- _WHAT THE EXERCISE ASKS_
Each line in the listing below that contains "white" should be returned.

- _RECORDED INFORMATION_
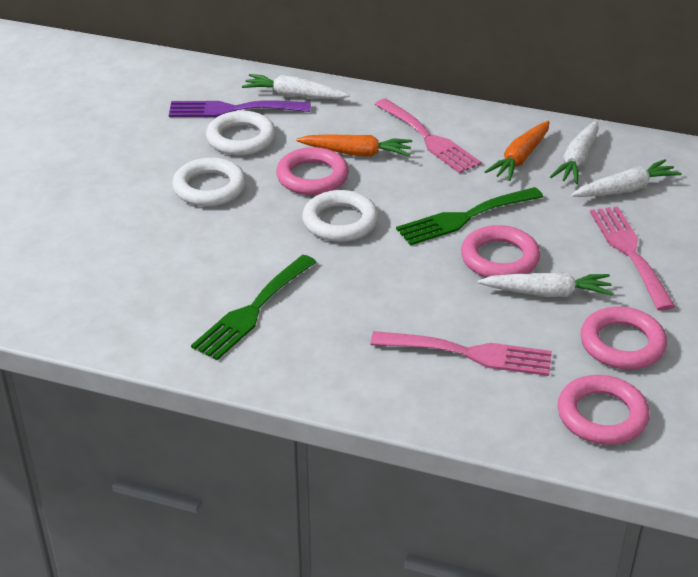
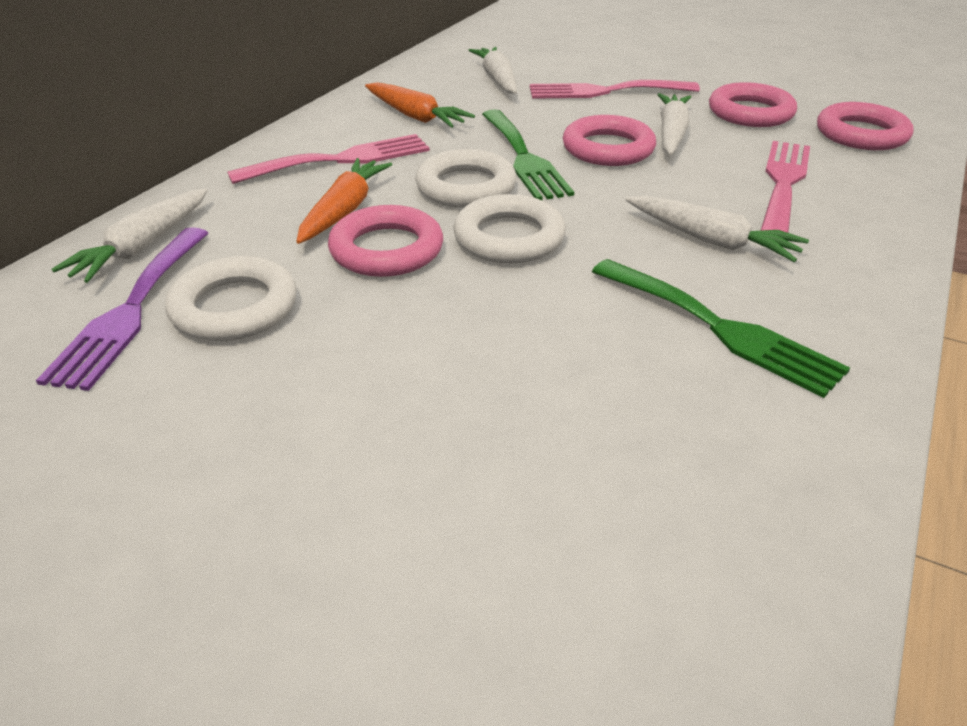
camera: 80 degrees left, 0 degrees up
(209, 188) = (369, 351): white ring -> white ring (466, 187)
(577, 160) = (434, 91): white carrot -> white carrot (711, 240)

- _RESULT OF THIS EXERCISE_
(209, 188) = (369, 351): white ring -> white ring (466, 187)
(577, 160) = (434, 91): white carrot -> white carrot (711, 240)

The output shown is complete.